Segment Start: RECORDED DATA
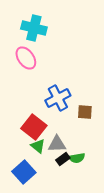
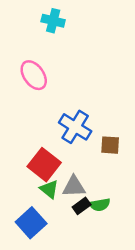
cyan cross: (34, 28) -> (53, 21), moved, size x0.7
blue cross: (58, 98) -> (75, 127), turned -30

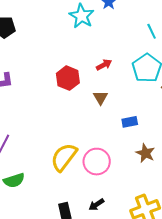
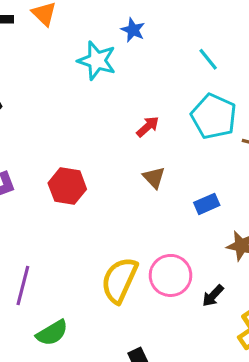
red hexagon: (68, 78) -> (67, 186), moved
black arrow: (96, 205) -> (213, 296), moved

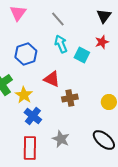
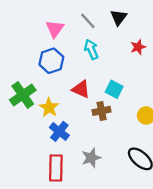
pink triangle: (18, 13) -> (55, 29), moved
black triangle: (104, 16) -> (119, 17), moved
cyan square: (82, 55) -> (114, 89), moved
gray star: (61, 139) -> (91, 158), turned 30

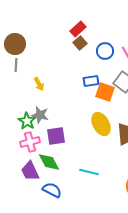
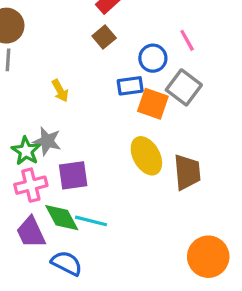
brown square: (80, 43) -> (104, 37), moved
blue circle: (105, 51) -> (153, 58), moved
yellow arrow: (39, 84) -> (60, 91), moved
cyan line: (89, 172) -> (91, 221), moved

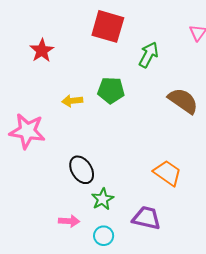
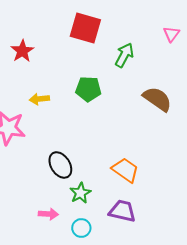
yellow arrow: (72, 101) -> (39, 99), moved
orange trapezoid: (167, 173) -> (125, 170), moved

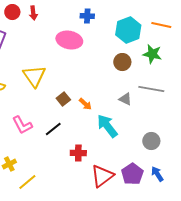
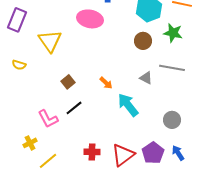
yellow triangle: (34, 76) -> (50, 41), moved
brown square: (63, 99) -> (68, 82), moved
pink L-shape: (22, 125) -> (48, 119), moved
red cross: (78, 153) -> (92, 152), moved

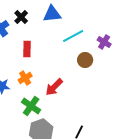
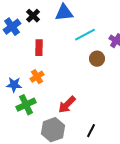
red arrow: (54, 87) -> (67, 105), moved
green cross: (31, 106) -> (26, 105), moved, turned 30

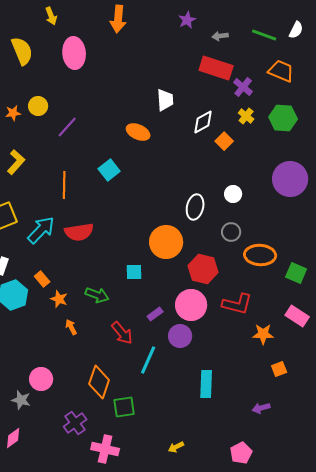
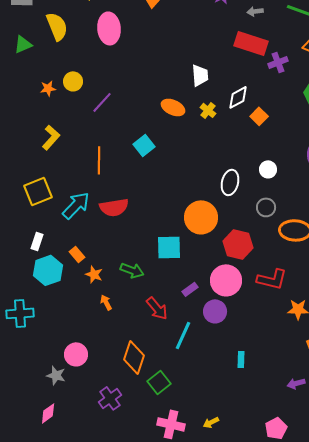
purple cross: (243, 87) -> (278, 62), turned 30
yellow cross: (246, 116) -> (208, 110), moved
cyan square: (134, 272) -> (169, 247), size x1.5
cyan rectangle: (206, 384) -> (241, 359), size x0.6
green square: (124, 407) -> (159, 382), turned -30
pink cross: (105, 449) -> (171, 424), moved

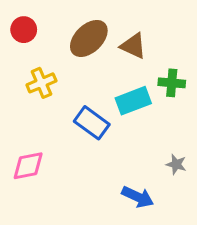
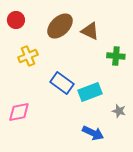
cyan rectangle: (133, 101) -> (90, 92), moved

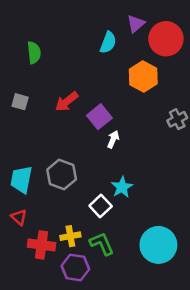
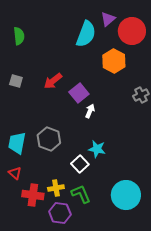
cyan semicircle: (108, 43) -> (86, 34), size x1.5
green semicircle: (34, 53) -> (19, 36), moved
cyan star: (122, 187) -> (97, 149), turned -30

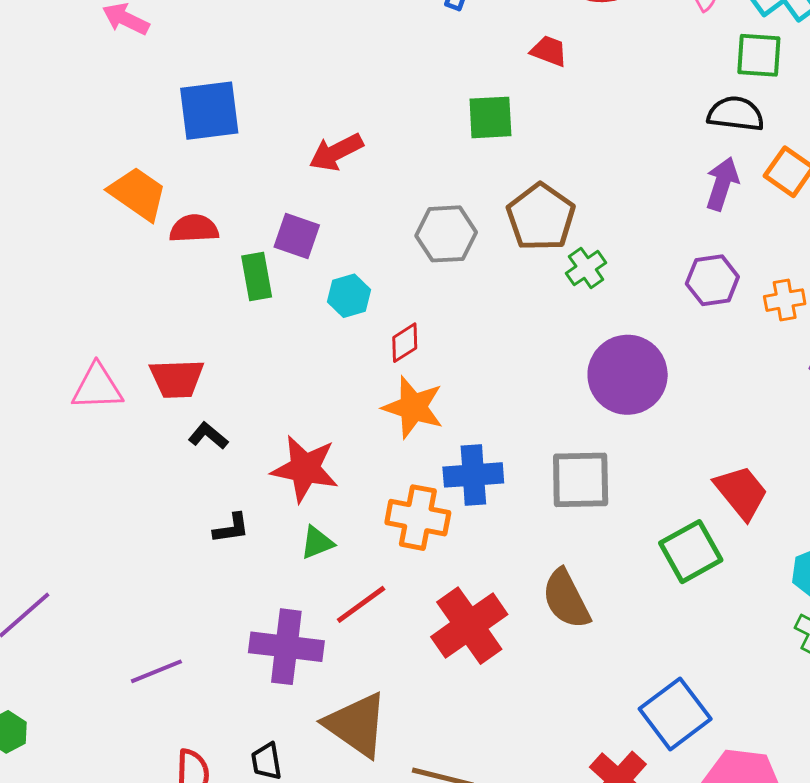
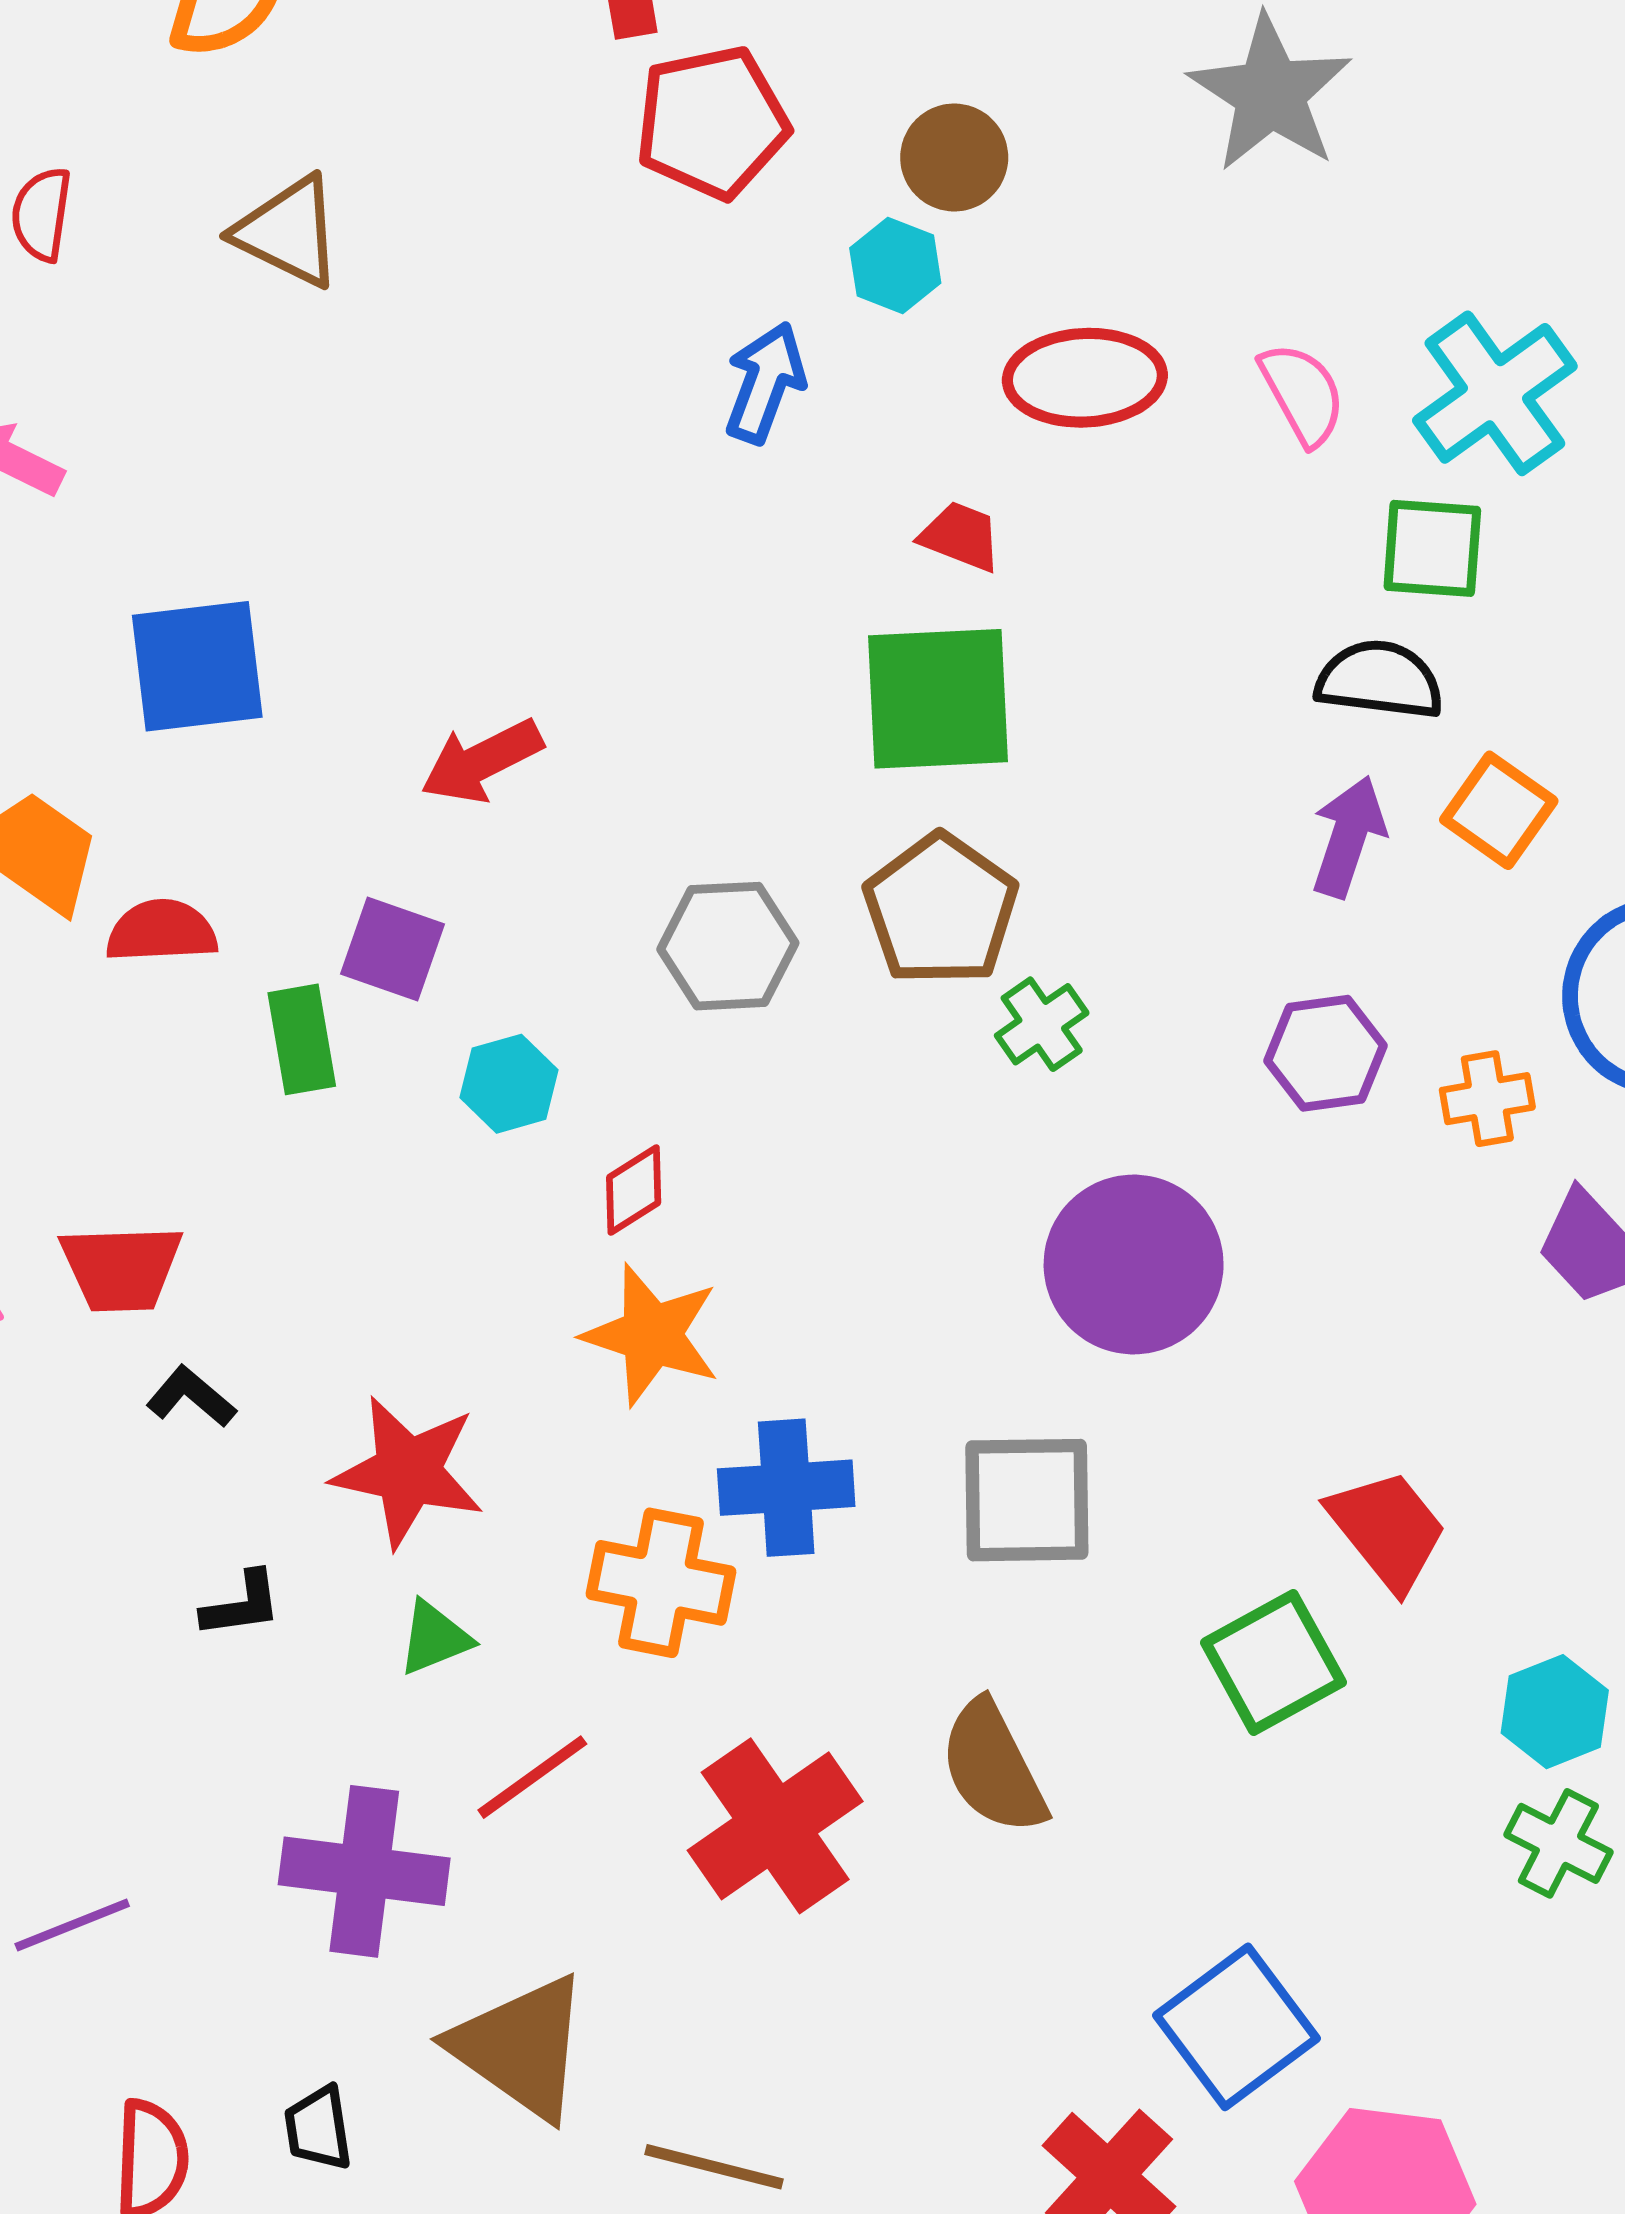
green square: (490, 117) -> (938, 699), moved, size x1.5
Segment End: RECORDED DATA
▶ _PROBLEM STATEMENT_:
In the records above, how many lines contain the string "brown"? Reply with the number only.

▶ _ANSWER SECTION_:
2